▶ _WHAT NEEDS TO BE DONE_
Only the line with "C8: 3.3uF (GND, N3)" and the lines after it, to the end of the data, should appear in the answer, each reproduced exactly.

RECORDS: Begin

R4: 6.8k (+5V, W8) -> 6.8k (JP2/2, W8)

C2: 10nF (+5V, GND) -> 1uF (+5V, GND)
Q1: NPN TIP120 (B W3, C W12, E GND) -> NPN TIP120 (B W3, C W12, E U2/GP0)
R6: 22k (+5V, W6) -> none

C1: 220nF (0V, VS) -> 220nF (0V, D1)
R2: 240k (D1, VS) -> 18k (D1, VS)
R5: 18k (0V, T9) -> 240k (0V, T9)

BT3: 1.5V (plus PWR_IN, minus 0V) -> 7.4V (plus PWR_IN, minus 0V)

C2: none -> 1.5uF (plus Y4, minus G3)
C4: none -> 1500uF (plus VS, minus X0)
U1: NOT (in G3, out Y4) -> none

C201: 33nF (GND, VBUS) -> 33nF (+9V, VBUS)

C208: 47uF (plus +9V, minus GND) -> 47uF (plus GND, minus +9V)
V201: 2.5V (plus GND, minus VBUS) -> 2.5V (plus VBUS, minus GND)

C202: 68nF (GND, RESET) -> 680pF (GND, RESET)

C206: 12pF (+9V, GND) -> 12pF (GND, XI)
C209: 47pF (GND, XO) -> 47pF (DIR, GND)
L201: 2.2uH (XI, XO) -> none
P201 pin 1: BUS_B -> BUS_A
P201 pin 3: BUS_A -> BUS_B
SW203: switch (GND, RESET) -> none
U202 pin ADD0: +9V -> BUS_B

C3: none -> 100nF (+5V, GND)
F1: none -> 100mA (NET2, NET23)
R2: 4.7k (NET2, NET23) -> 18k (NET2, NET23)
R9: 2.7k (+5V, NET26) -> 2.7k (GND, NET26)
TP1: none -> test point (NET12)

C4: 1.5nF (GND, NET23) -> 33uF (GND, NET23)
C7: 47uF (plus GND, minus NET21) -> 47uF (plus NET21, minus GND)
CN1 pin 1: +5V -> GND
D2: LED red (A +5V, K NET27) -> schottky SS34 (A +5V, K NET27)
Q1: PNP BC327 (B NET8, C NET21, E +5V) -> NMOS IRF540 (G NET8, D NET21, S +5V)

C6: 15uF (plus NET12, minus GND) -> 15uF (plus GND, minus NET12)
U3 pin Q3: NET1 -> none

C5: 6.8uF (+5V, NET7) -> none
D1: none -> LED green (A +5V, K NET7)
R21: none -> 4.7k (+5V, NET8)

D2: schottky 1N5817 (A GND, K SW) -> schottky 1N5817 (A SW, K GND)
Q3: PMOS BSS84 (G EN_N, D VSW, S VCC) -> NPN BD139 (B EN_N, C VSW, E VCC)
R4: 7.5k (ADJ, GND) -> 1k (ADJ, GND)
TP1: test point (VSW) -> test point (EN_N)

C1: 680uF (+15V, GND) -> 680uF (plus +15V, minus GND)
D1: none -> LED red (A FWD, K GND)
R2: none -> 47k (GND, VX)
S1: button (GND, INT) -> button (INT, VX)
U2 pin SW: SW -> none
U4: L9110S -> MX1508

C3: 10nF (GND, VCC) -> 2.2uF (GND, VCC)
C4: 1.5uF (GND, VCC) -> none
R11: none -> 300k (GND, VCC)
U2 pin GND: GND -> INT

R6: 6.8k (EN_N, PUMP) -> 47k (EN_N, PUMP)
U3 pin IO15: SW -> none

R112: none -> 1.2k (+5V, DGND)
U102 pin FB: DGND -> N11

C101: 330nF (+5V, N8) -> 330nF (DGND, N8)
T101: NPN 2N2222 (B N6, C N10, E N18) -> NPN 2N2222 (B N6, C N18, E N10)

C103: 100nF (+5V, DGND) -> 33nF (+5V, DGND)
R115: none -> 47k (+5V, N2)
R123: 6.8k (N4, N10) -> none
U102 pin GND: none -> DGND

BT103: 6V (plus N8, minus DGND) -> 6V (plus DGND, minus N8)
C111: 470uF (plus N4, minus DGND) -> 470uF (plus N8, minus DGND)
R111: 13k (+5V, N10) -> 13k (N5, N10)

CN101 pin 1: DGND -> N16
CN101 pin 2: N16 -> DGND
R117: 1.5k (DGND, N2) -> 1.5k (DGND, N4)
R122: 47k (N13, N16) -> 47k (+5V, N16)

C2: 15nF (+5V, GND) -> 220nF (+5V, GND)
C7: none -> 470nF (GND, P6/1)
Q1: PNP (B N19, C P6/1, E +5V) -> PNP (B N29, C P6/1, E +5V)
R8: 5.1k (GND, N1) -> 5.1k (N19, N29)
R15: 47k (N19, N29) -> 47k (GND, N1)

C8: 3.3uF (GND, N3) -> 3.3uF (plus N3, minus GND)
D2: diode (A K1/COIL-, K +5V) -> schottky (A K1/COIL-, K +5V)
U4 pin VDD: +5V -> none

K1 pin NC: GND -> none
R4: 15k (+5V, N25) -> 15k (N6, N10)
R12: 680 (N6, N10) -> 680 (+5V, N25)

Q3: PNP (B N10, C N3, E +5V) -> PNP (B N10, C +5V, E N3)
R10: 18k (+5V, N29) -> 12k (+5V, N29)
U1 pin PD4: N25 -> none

RECORDS: End

▶ _TASK RESULT_
C8: 3.3uF (GND, N3) -> 3.3uF (plus N3, minus GND)
D2: diode (A K1/COIL-, K +5V) -> schottky (A K1/COIL-, K +5V)
U4 pin VDD: +5V -> none

K1 pin NC: GND -> none
R4: 15k (+5V, N25) -> 15k (N6, N10)
R12: 680 (N6, N10) -> 680 (+5V, N25)

Q3: PNP (B N10, C N3, E +5V) -> PNP (B N10, C +5V, E N3)
R10: 18k (+5V, N29) -> 12k (+5V, N29)
U1 pin PD4: N25 -> none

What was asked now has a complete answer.